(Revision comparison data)
● ● ●

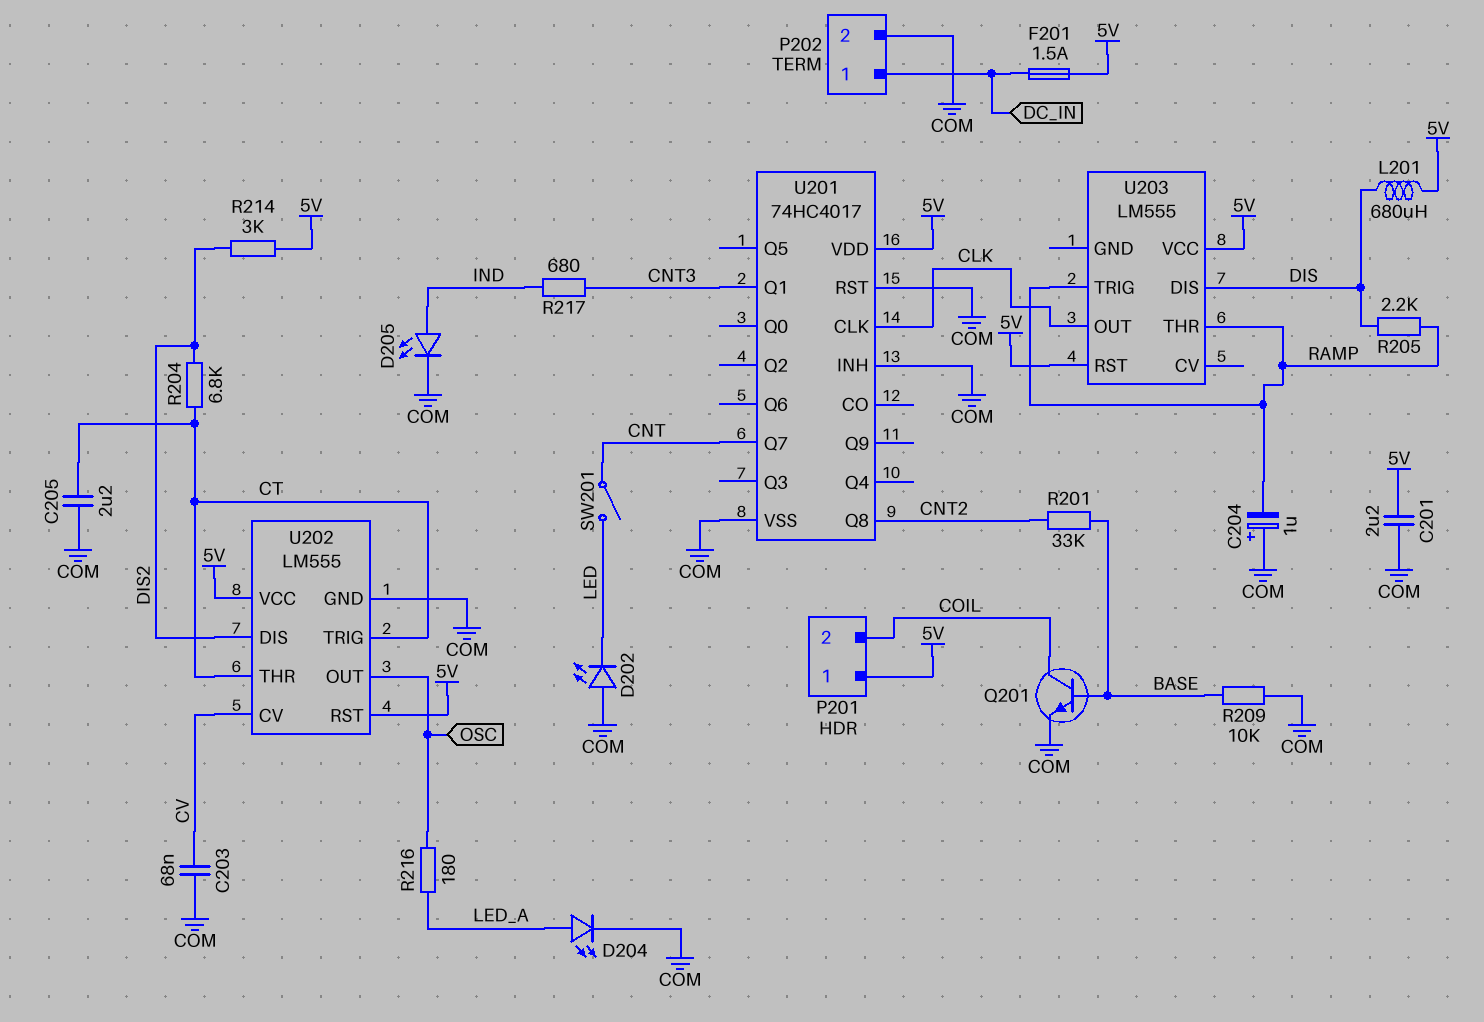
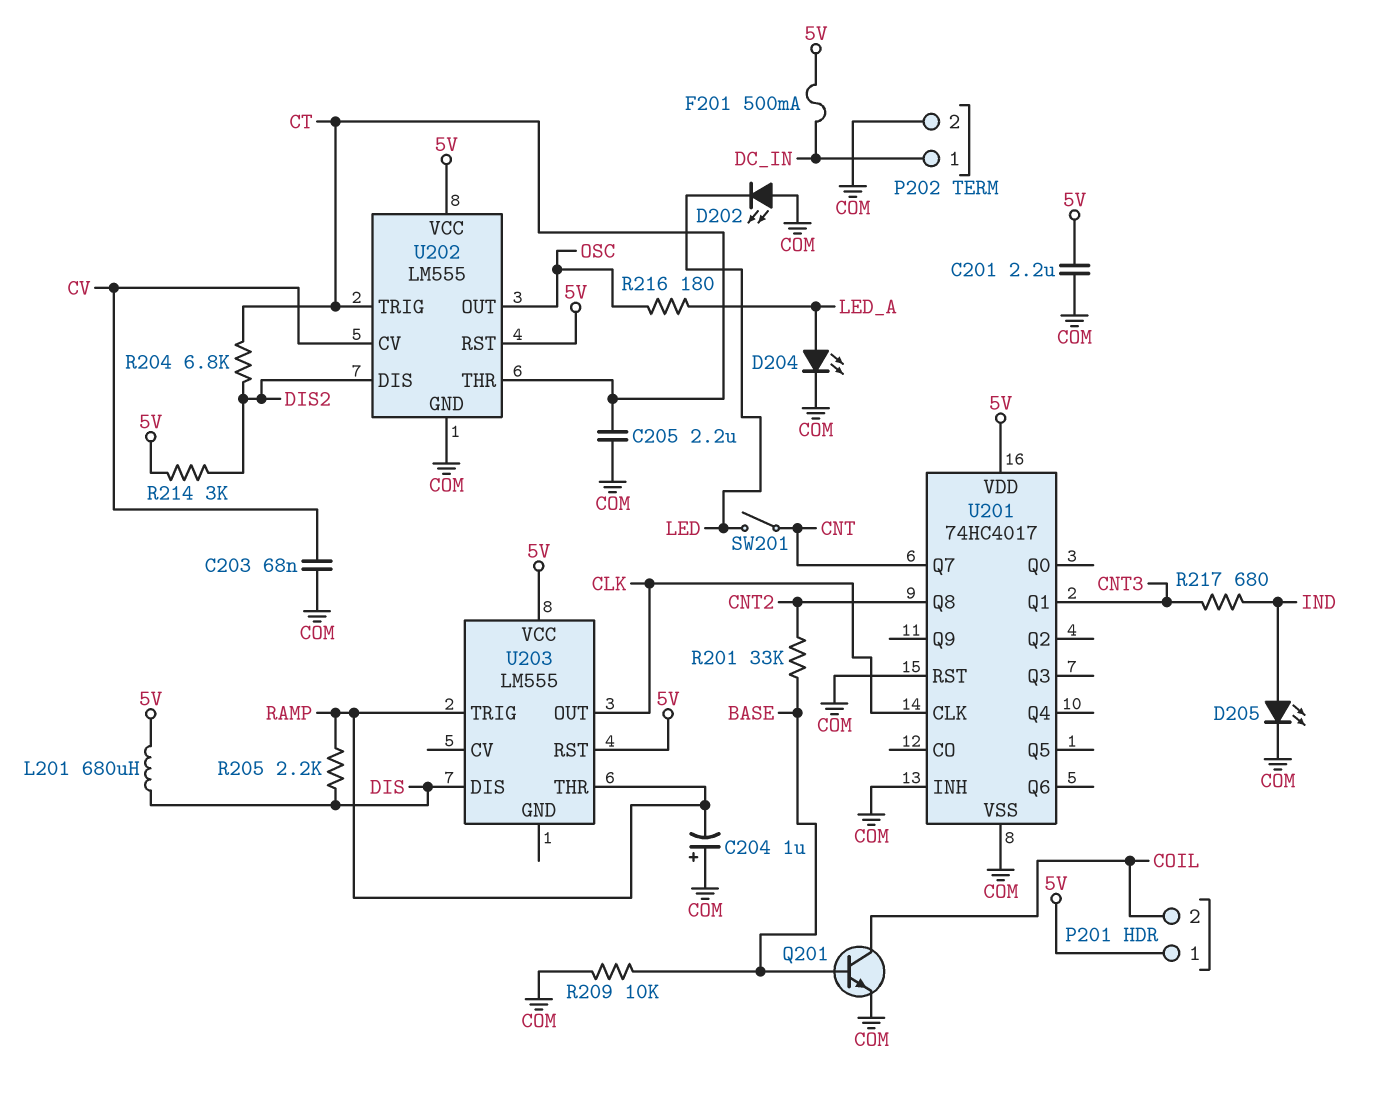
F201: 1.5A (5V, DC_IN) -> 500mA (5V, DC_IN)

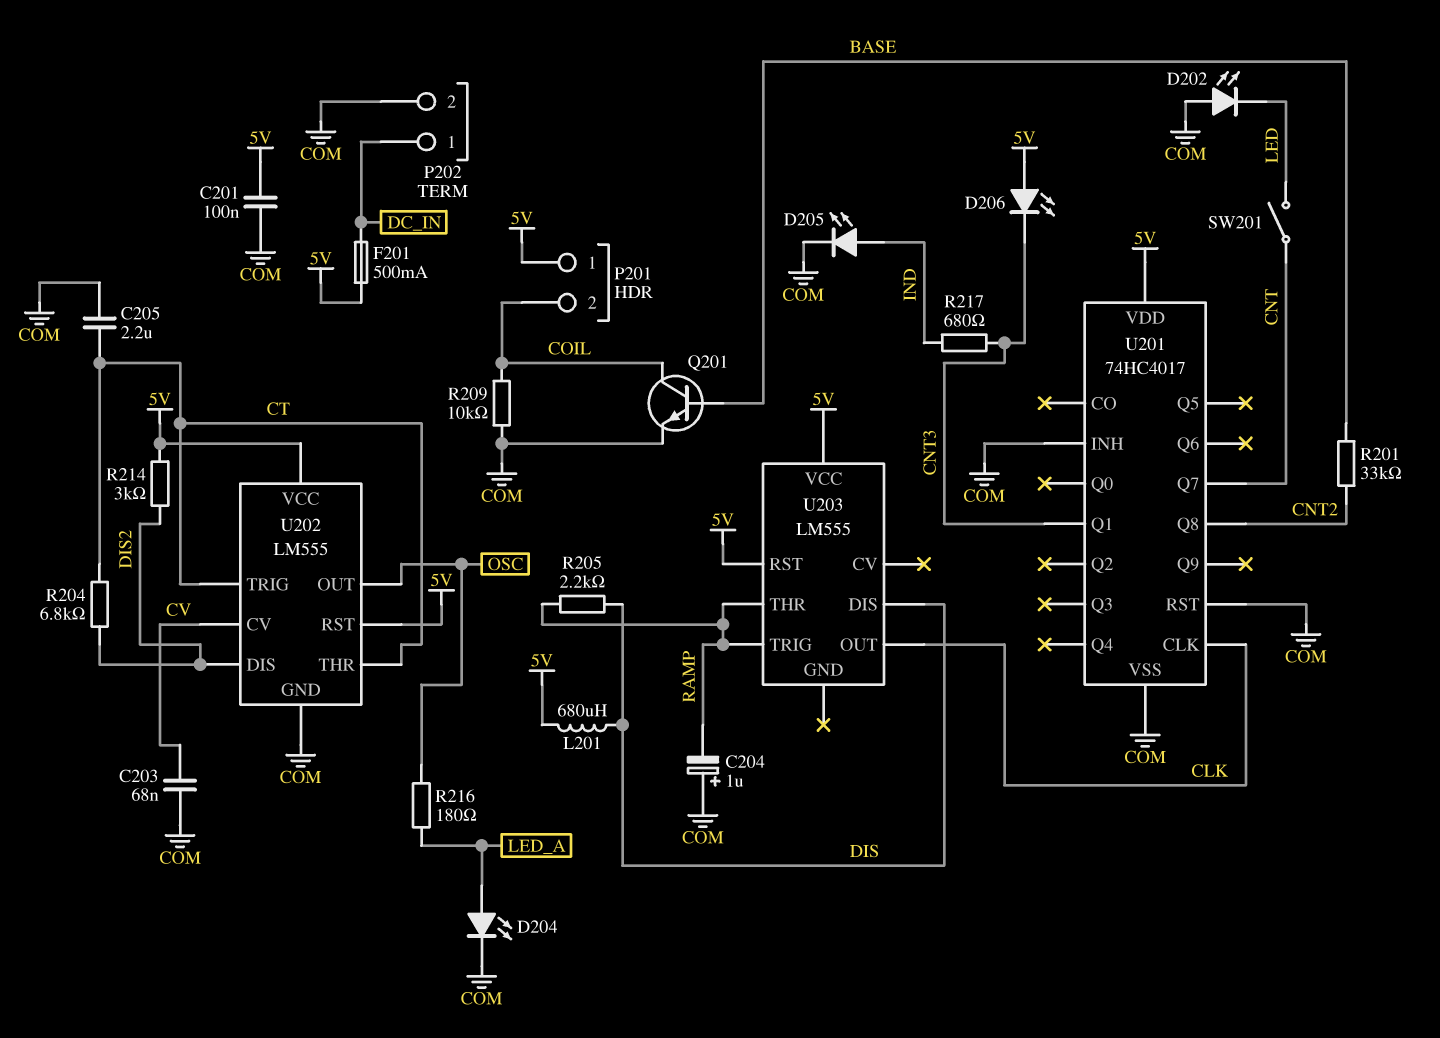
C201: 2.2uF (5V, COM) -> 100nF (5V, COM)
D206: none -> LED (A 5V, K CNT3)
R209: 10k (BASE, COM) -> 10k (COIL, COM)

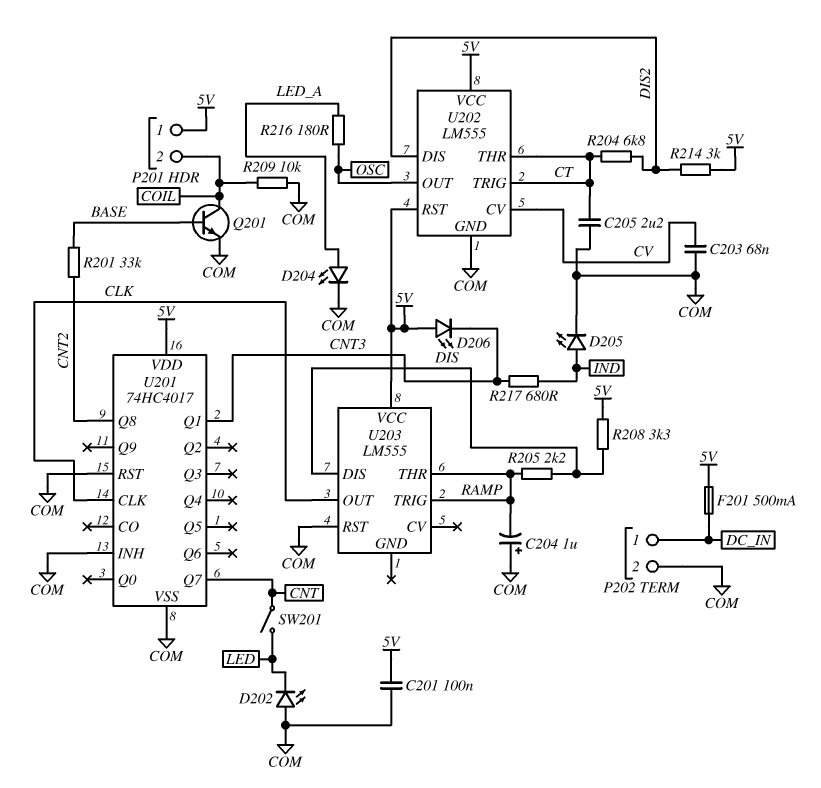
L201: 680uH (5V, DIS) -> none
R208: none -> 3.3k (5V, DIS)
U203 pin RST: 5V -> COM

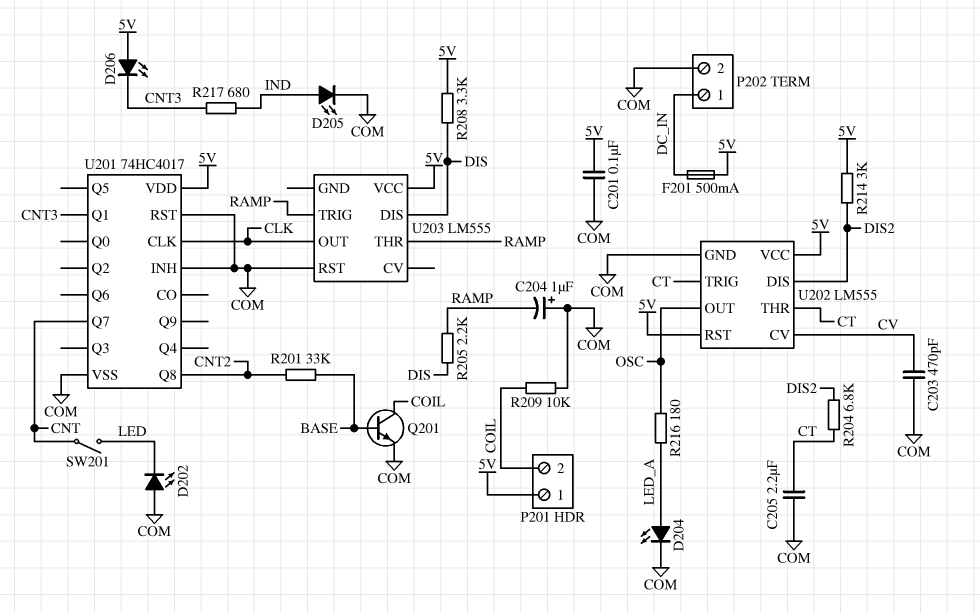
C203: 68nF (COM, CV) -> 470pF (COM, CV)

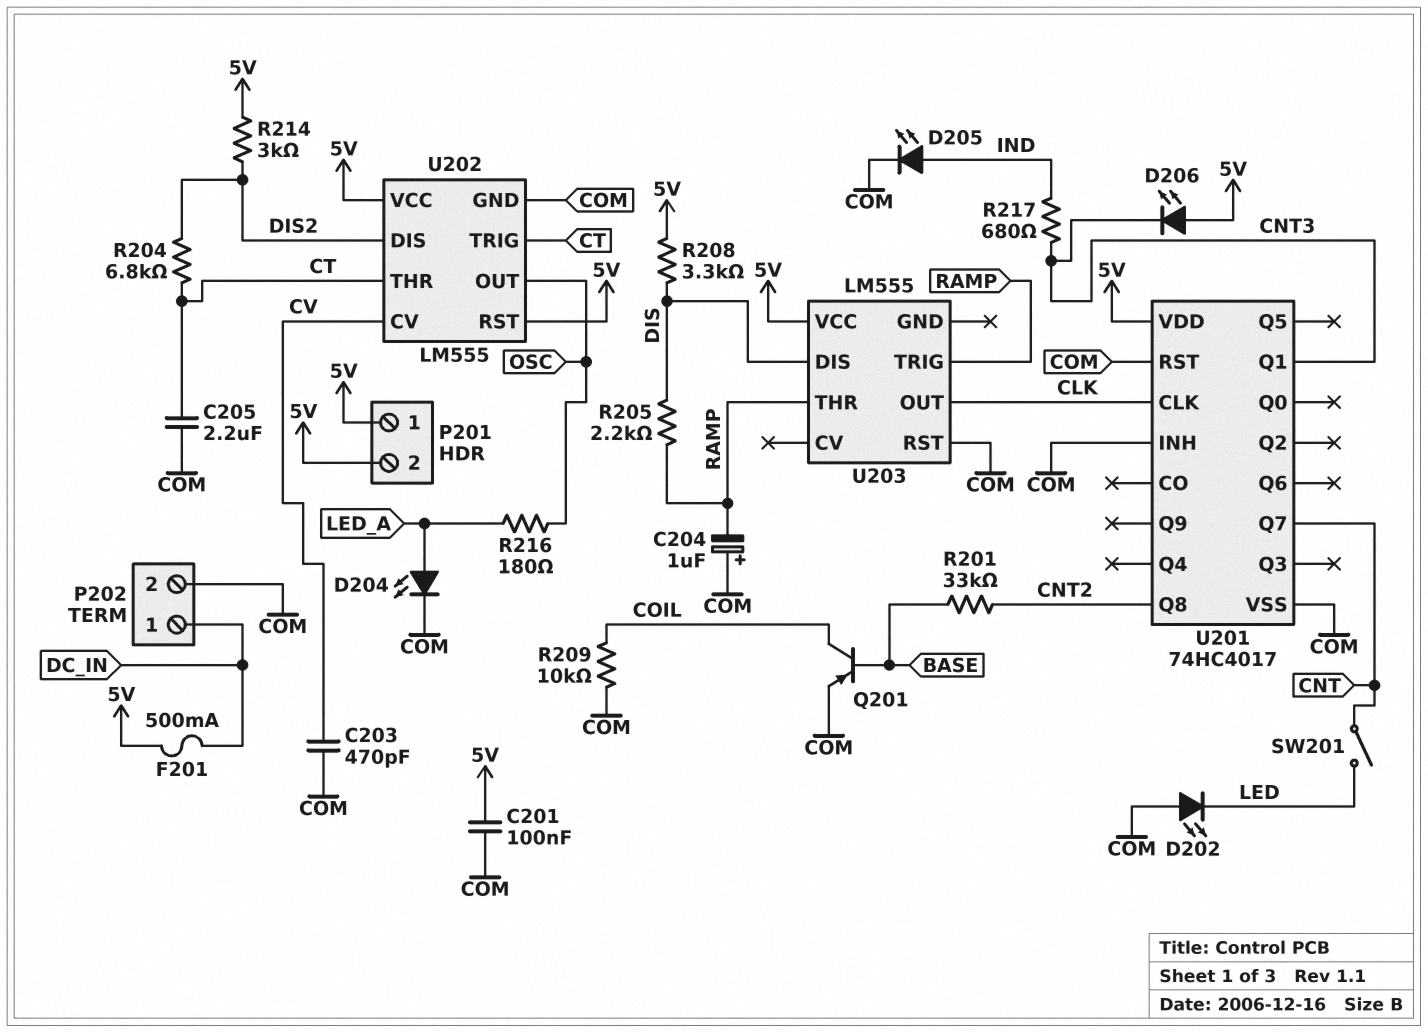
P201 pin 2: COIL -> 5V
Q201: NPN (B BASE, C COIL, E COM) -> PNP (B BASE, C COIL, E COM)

● ● ●

Your task:
Give again exactly the lines from the one holding "U203 pin RST: 5V -> COM" to the final line of the records, both ends included; any pictures stay out.

Result of the task:
U203 pin RST: 5V -> COM

C203: 68nF (COM, CV) -> 470pF (COM, CV)

P201 pin 2: COIL -> 5V
Q201: NPN (B BASE, C COIL, E COM) -> PNP (B BASE, C COIL, E COM)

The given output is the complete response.